_Exercise requirements_. As soon as the line containing "green semicircle: (97, 137)" appears, start repeating lines exactly and continue to the end of the entries; please skip pictures.

_Extracted entries_.
+++
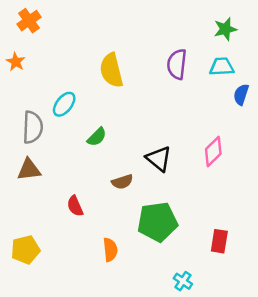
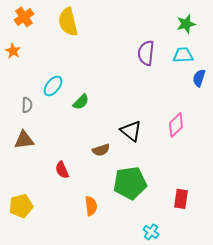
yellow semicircle: (111, 70) -> (68, 22), moved
gray semicircle: (33, 127) -> (27, 105), size x0.6
green semicircle: (97, 137) -> (81, 102), moved

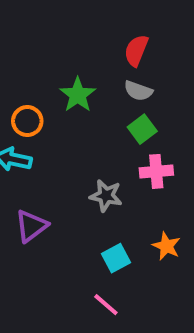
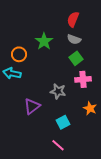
purple triangle: (31, 226) -> (32, 106), moved
orange star: (166, 246) -> (90, 108), moved

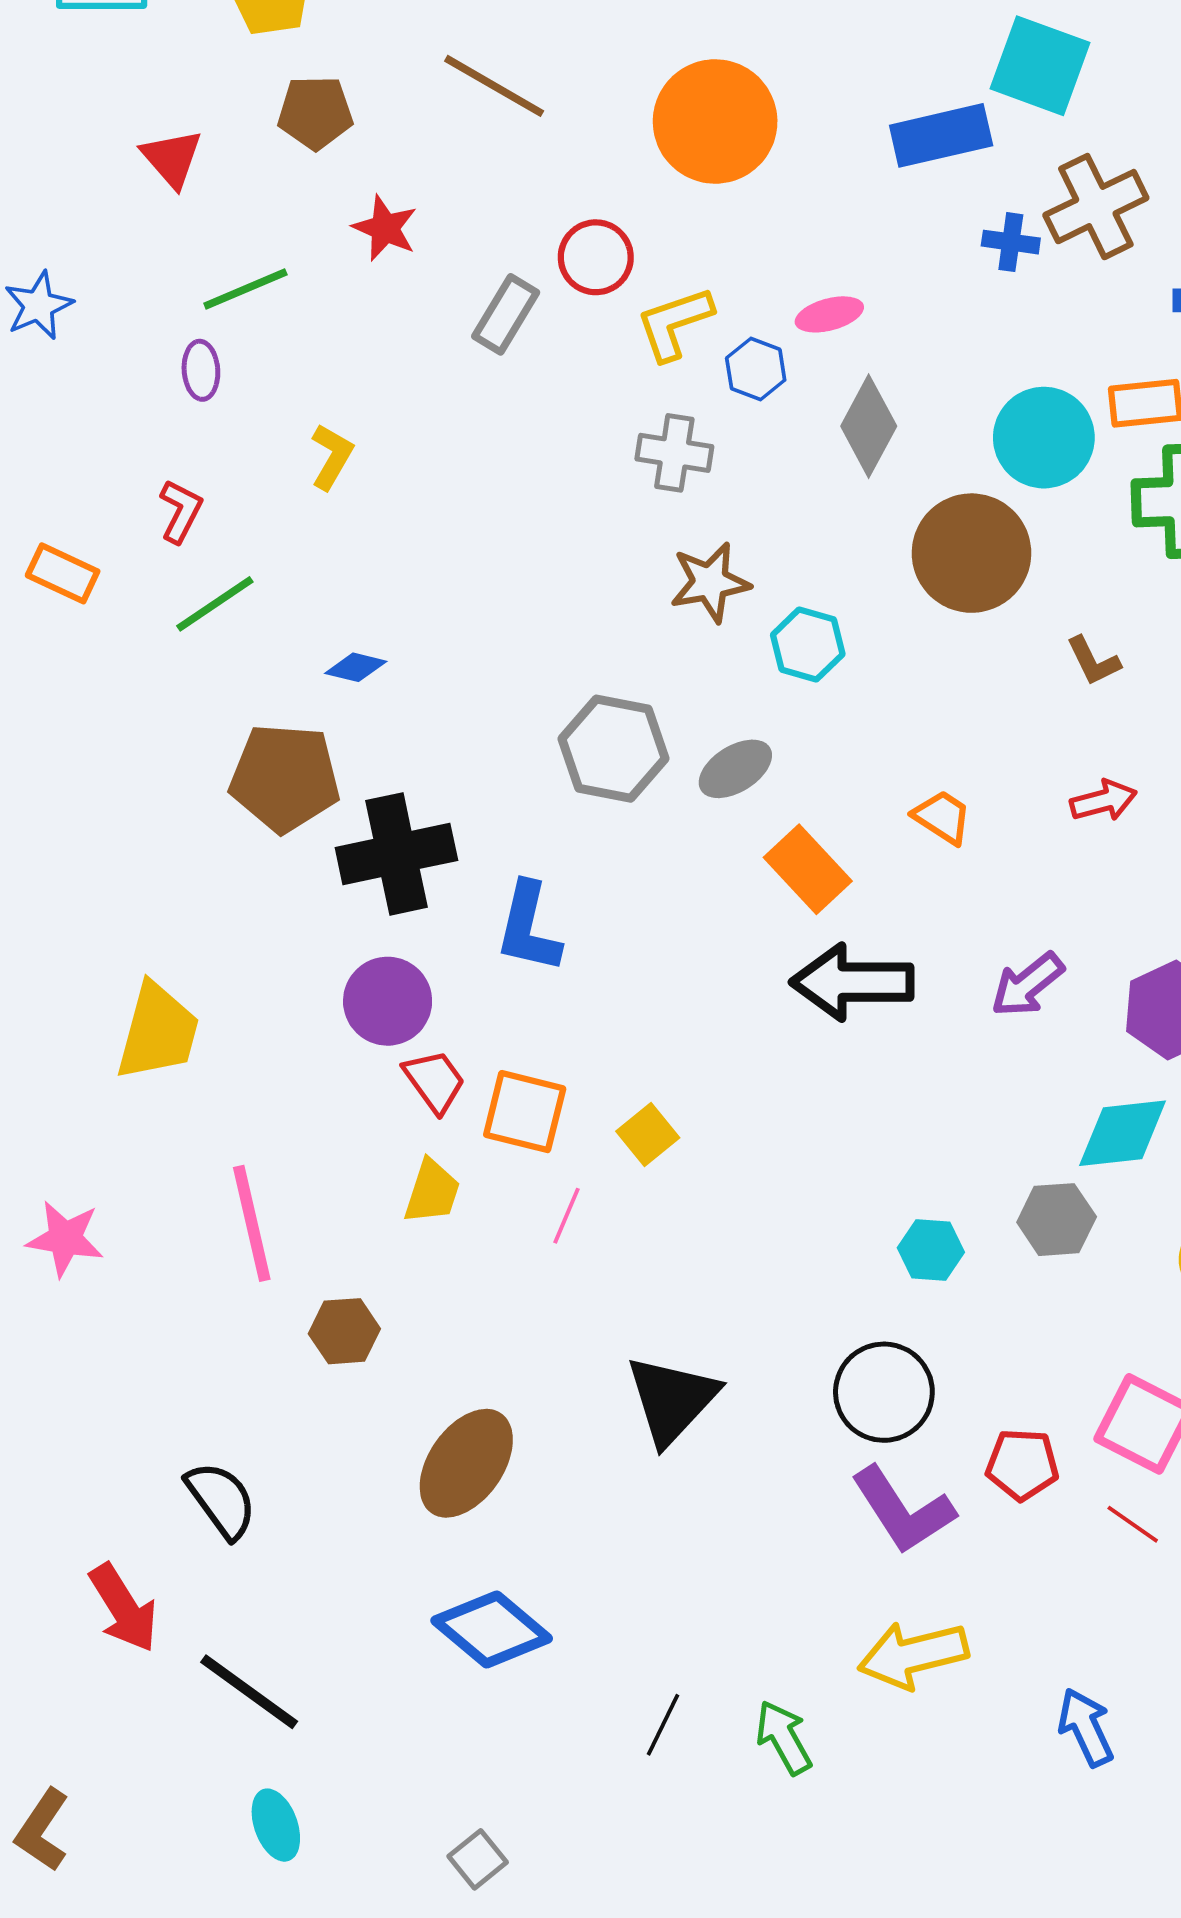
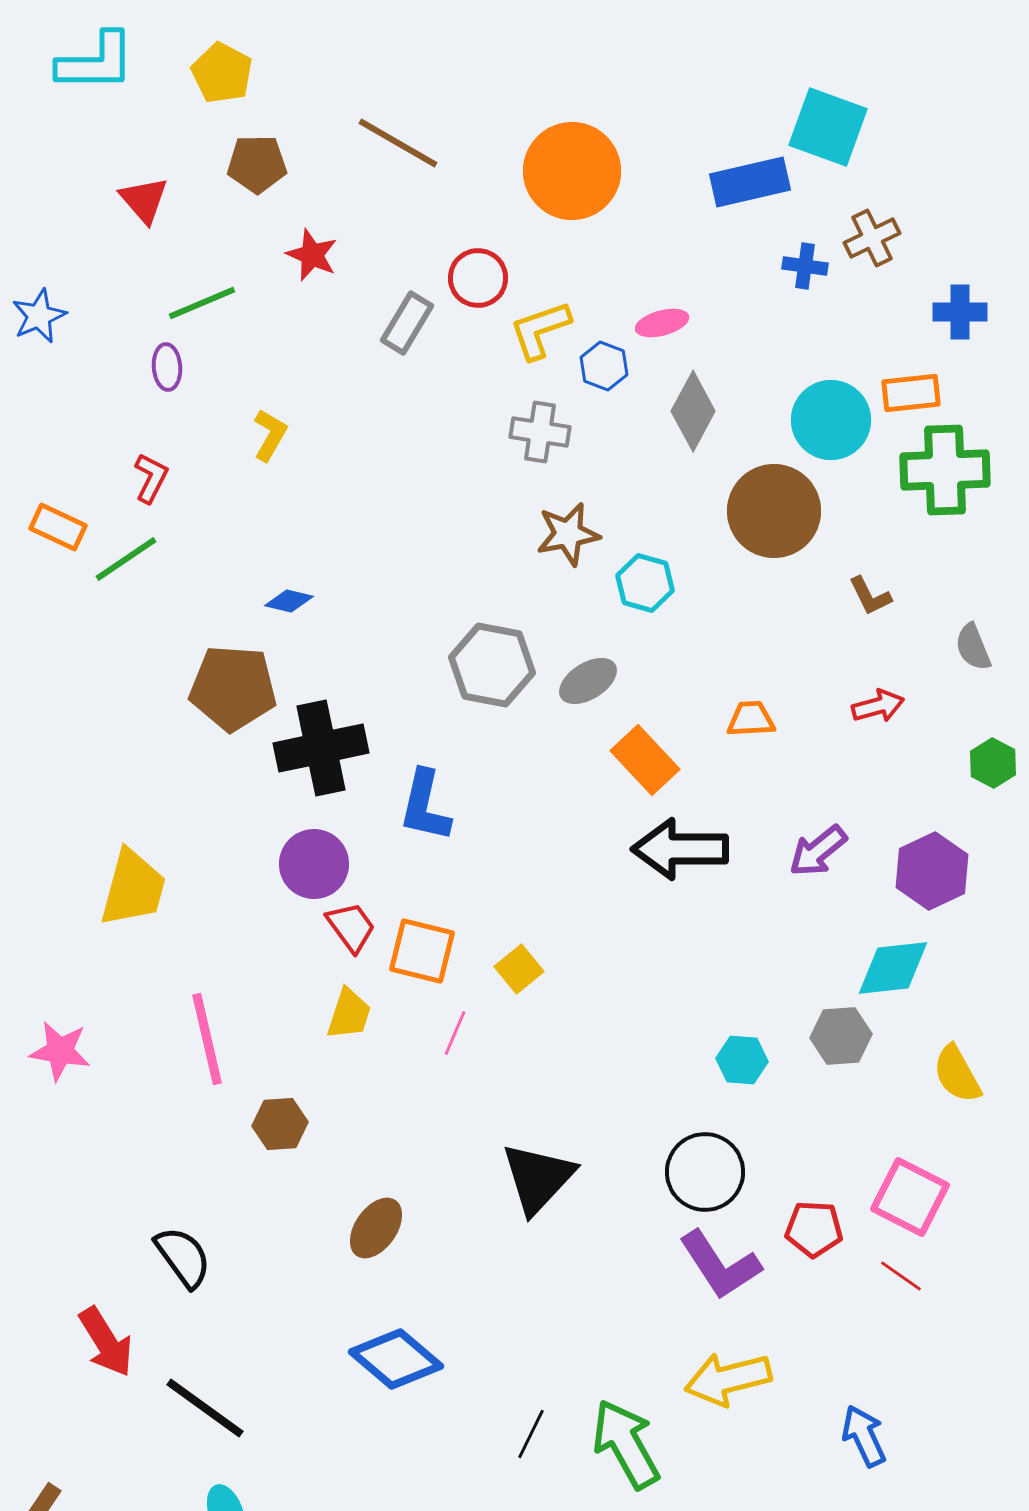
brown cross: (1096, 207) -> (872, 238), size x0.7
green line: (215, 604) -> (126, 559), moved
orange trapezoid: (942, 817) -> (751, 719), turned -36
brown ellipse: (466, 1463) -> (376, 1228), size x0.7
green arrow: (784, 1737) -> (626, 1444), size x1.5

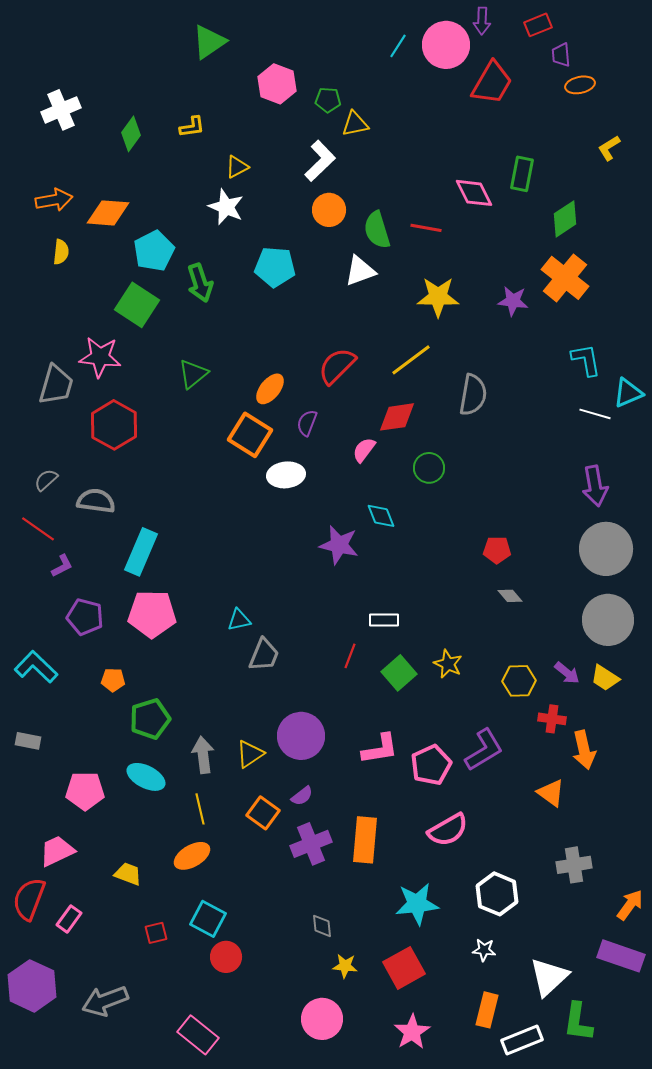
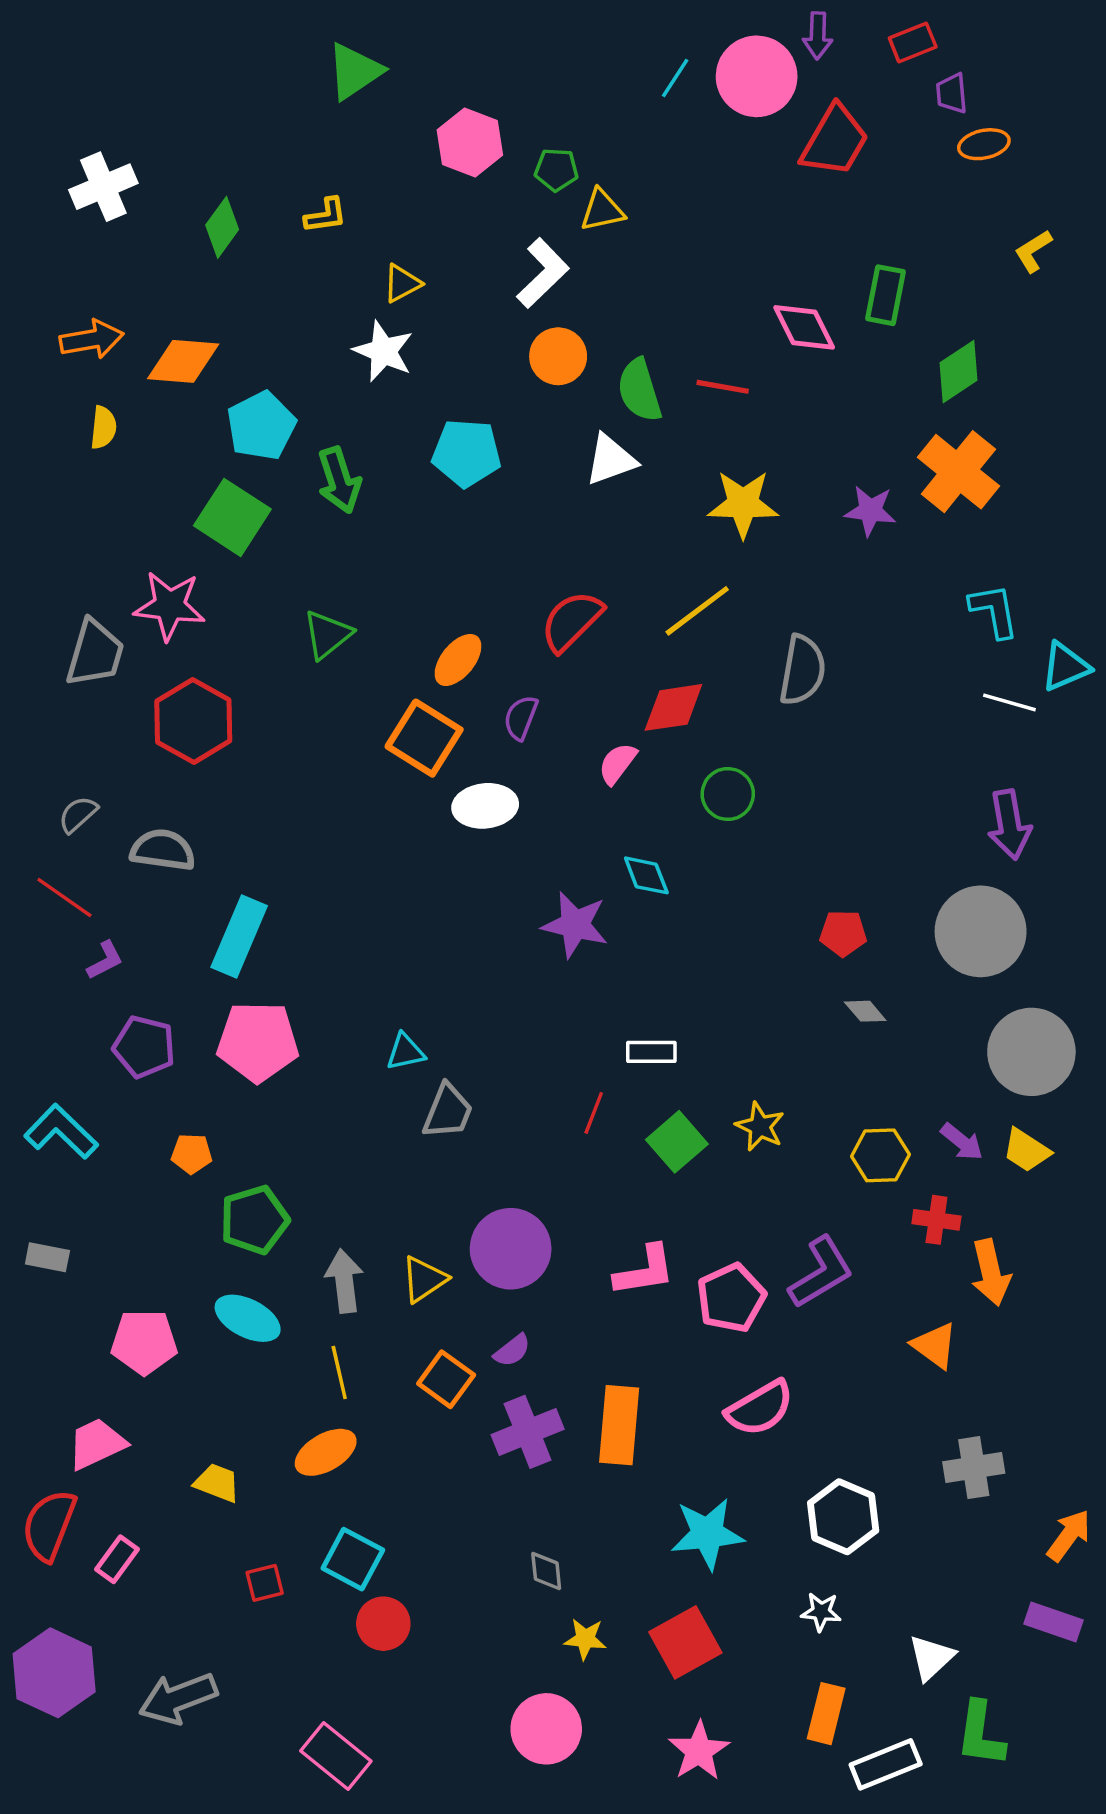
+++
_Reply_.
green semicircle: (97, 137) -> (81, 102), moved

purple triangle: (31, 226) -> (32, 106), moved
orange star: (166, 246) -> (90, 108), moved

brown cross: (1096, 207) -> (872, 238), size x0.7
green line: (215, 604) -> (126, 559), moved
orange trapezoid: (942, 817) -> (751, 719), turned -36
brown ellipse: (466, 1463) -> (376, 1228), size x0.7
green arrow: (784, 1737) -> (626, 1444), size x1.5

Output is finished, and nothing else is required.